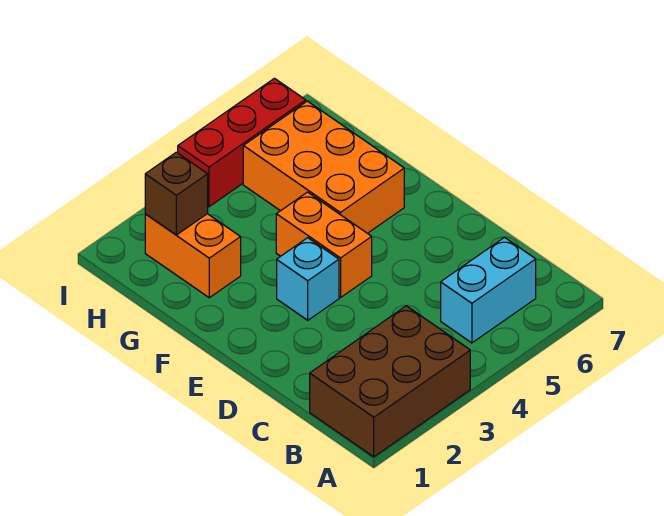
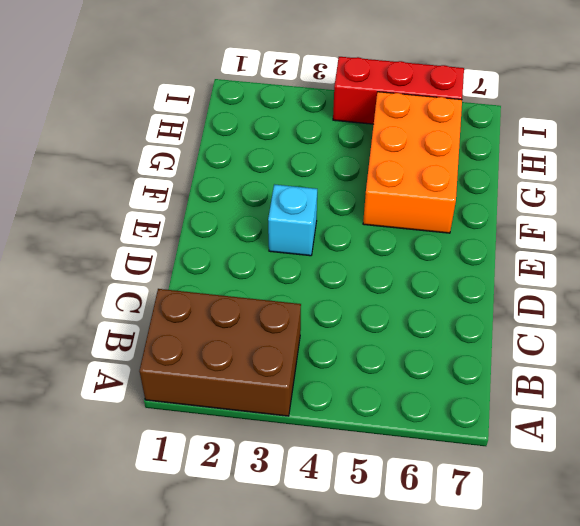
none -> cyan brick B5:B6 level 1
none -> orange brick E4:F4 level 1

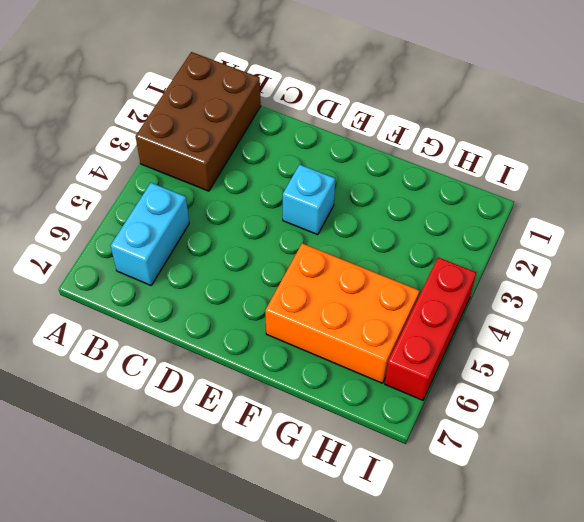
none -> orange brick E4:F4 level 1
none -> orange brick G2:H2 level 1

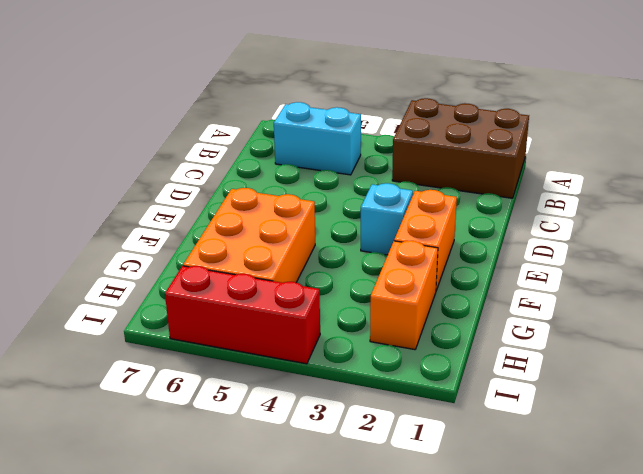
orange brick E2:F2 level 1 -> orange brick E4:F4 level 1
none -> brown brick H2 level 2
- - - - -
> [ACTION ITEM]
Could you return the listing above exactly, minus its pictures?

> [COMPLETED TASK]
none -> cyan brick B5:B6 level 1
none -> orange brick E4:F4 level 1

none -> orange brick E4:F4 level 1
none -> orange brick G2:H2 level 1

orange brick E2:F2 level 1 -> orange brick E4:F4 level 1
none -> brown brick H2 level 2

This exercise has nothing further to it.